[WHAT IS REQUIRED]
Write out again only the lines that run from the start of the entries to the line containing "R18: 6.8k (0V, U5/in+) -> 6.8k (N8, U5/in+)", both included.

SUPPLIED DATA START

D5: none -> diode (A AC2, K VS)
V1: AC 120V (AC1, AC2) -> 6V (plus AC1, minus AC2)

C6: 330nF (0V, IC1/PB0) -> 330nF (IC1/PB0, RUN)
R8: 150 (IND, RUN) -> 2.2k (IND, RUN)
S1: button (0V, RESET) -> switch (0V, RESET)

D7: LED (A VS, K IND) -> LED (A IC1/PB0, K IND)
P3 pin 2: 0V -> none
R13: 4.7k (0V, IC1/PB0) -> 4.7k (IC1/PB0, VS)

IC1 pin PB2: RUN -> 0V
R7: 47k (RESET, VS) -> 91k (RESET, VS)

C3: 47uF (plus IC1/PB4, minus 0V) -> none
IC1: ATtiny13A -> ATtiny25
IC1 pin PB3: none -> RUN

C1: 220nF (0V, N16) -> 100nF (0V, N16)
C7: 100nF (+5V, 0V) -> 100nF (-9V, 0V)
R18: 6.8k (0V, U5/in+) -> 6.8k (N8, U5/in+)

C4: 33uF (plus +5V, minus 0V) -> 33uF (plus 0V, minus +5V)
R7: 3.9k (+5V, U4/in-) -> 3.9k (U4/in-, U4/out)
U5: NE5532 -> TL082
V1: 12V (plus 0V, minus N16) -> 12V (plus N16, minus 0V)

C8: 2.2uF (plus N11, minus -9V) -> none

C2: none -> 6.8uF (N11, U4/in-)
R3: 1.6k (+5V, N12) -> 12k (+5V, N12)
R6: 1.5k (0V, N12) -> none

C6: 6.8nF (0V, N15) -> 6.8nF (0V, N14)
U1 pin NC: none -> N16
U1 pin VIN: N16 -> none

SUPPLIED DATA END

[TASK OUTPUT]
D5: none -> diode (A AC2, K VS)
V1: AC 120V (AC1, AC2) -> 6V (plus AC1, minus AC2)

C6: 330nF (0V, IC1/PB0) -> 330nF (IC1/PB0, RUN)
R8: 150 (IND, RUN) -> 2.2k (IND, RUN)
S1: button (0V, RESET) -> switch (0V, RESET)

D7: LED (A VS, K IND) -> LED (A IC1/PB0, K IND)
P3 pin 2: 0V -> none
R13: 4.7k (0V, IC1/PB0) -> 4.7k (IC1/PB0, VS)

IC1 pin PB2: RUN -> 0V
R7: 47k (RESET, VS) -> 91k (RESET, VS)

C3: 47uF (plus IC1/PB4, minus 0V) -> none
IC1: ATtiny13A -> ATtiny25
IC1 pin PB3: none -> RUN

C1: 220nF (0V, N16) -> 100nF (0V, N16)
C7: 100nF (+5V, 0V) -> 100nF (-9V, 0V)
R18: 6.8k (0V, U5/in+) -> 6.8k (N8, U5/in+)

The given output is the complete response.